**DIRECTIONS:**
This exercise asks for a copy of each line in the records below with the word "yellow" in it.

**DATASET RECORDS:**
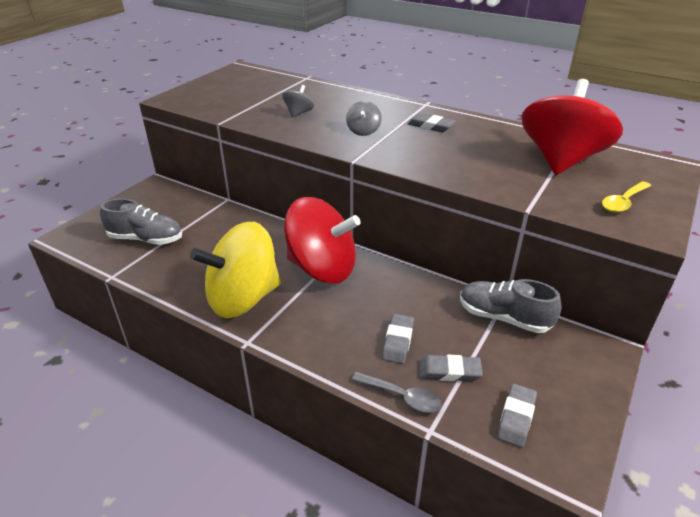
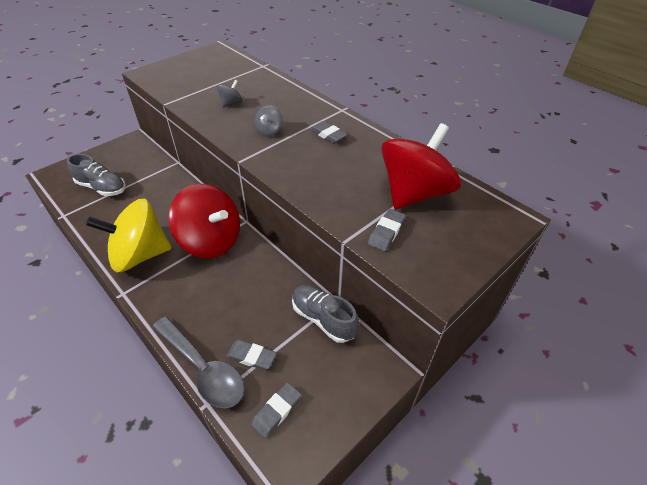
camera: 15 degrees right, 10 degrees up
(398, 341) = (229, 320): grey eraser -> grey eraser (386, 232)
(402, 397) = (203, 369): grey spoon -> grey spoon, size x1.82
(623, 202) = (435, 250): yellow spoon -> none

...

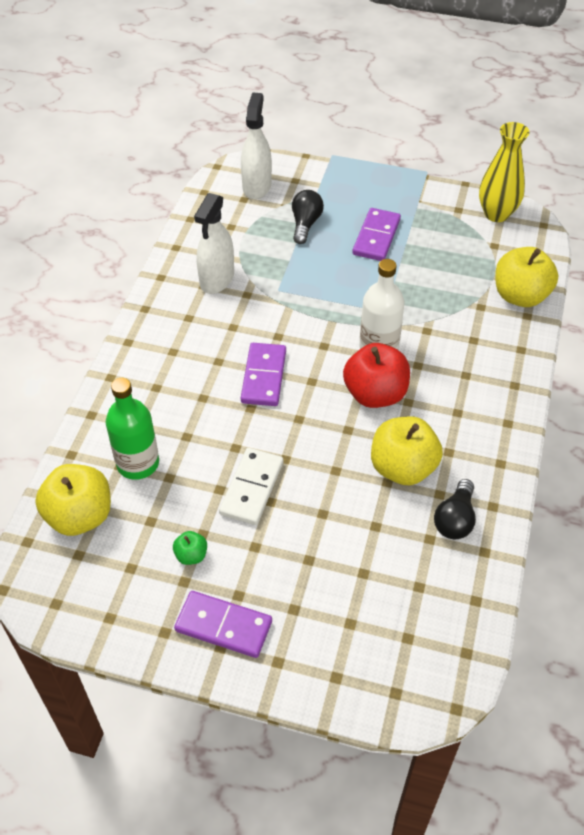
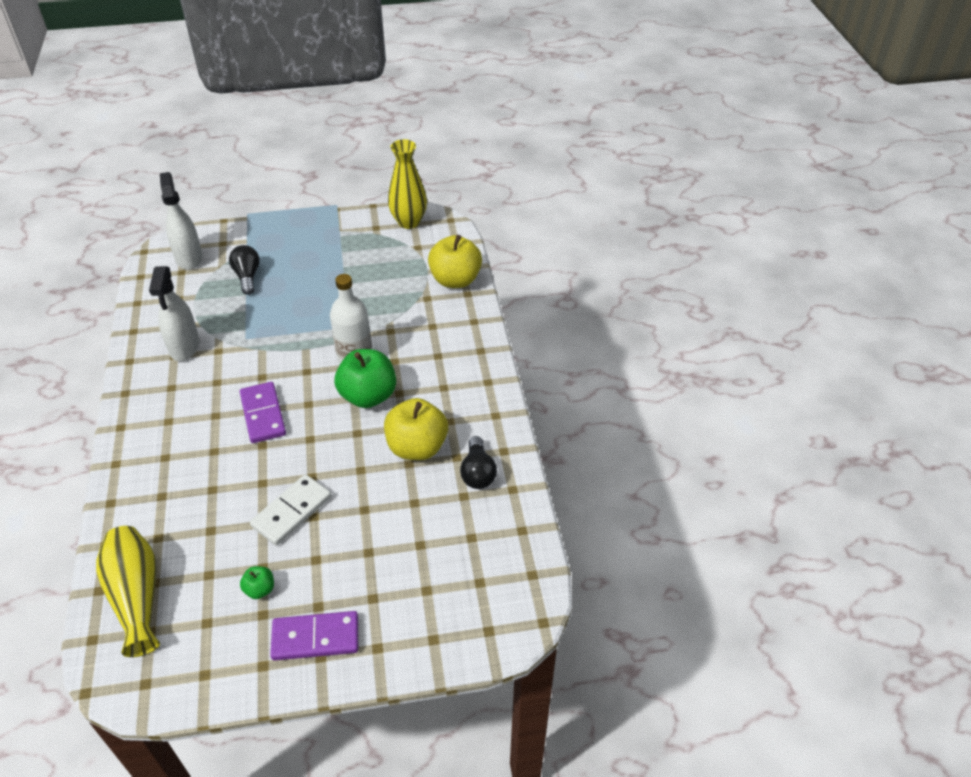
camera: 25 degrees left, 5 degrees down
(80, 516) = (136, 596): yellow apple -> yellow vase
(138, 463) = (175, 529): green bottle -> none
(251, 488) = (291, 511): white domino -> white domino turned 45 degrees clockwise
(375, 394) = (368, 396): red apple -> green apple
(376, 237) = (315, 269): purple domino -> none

**SOLUTION TO THE PROBLEM:**
(623, 202) = (435, 250): yellow spoon -> none
(80, 516) = (136, 596): yellow apple -> yellow vase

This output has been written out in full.